[Opening Dataset records section]

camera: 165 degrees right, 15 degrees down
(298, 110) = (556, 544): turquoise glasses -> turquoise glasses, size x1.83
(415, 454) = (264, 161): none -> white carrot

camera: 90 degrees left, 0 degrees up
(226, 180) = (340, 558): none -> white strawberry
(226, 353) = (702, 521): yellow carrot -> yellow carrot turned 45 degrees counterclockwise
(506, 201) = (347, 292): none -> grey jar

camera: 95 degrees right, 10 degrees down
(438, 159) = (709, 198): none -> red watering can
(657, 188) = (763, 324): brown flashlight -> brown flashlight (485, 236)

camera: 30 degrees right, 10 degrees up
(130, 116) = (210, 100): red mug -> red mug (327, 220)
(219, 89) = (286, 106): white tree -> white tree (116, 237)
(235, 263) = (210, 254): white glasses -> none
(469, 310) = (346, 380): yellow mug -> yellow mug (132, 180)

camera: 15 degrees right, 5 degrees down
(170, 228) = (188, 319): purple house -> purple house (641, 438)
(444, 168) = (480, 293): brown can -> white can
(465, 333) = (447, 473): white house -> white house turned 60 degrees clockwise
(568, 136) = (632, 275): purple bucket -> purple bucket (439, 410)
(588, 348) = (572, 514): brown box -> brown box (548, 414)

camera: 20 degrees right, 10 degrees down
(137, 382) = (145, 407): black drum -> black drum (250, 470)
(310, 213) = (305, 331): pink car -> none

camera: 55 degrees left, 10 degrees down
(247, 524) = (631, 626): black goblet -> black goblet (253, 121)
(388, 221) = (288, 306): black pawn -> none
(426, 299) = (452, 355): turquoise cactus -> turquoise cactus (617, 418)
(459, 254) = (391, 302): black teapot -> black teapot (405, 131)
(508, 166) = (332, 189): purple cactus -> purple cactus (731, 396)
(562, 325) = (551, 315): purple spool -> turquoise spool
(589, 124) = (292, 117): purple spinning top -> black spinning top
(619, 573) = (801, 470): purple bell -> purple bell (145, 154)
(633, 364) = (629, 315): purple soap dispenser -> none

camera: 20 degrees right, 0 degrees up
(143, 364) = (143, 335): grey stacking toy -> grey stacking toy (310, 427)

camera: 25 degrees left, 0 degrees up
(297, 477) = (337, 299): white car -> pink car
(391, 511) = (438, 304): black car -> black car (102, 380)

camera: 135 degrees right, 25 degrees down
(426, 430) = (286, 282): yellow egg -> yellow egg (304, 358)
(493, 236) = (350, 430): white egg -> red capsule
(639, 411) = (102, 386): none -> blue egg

[Closing Dataset records section]

**What the task asks:**
"(170, 228) = (188, 319): purple" marks the first line to print; reproduce that line and every line after it through the end of the listing above.

**Answer section:**
(170, 228) = (188, 319): purple house -> purple house (641, 438)
(444, 168) = (480, 293): brown can -> white can
(465, 333) = (447, 473): white house -> white house turned 60 degrees clockwise
(568, 136) = (632, 275): purple bucket -> purple bucket (439, 410)
(588, 348) = (572, 514): brown box -> brown box (548, 414)

camera: 20 degrees right, 10 degrees down
(137, 382) = (145, 407): black drum -> black drum (250, 470)
(310, 213) = (305, 331): pink car -> none

camera: 55 degrees left, 10 degrees down
(247, 524) = (631, 626): black goblet -> black goblet (253, 121)
(388, 221) = (288, 306): black pawn -> none
(426, 299) = (452, 355): turquoise cactus -> turquoise cactus (617, 418)
(459, 254) = (391, 302): black teapot -> black teapot (405, 131)
(508, 166) = (332, 189): purple cactus -> purple cactus (731, 396)
(562, 325) = (551, 315): purple spool -> turquoise spool
(589, 124) = (292, 117): purple spinning top -> black spinning top
(619, 573) = (801, 470): purple bell -> purple bell (145, 154)
(633, 364) = (629, 315): purple soap dispenser -> none

camera: 20 degrees right, 0 degrees up
(143, 364) = (143, 335): grey stacking toy -> grey stacking toy (310, 427)

camera: 25 degrees left, 0 degrees up
(297, 477) = (337, 299): white car -> pink car
(391, 511) = (438, 304): black car -> black car (102, 380)

camera: 135 degrees right, 25 degrees down
(426, 430) = (286, 282): yellow egg -> yellow egg (304, 358)
(493, 236) = (350, 430): white egg -> red capsule
(639, 411) = (102, 386): none -> blue egg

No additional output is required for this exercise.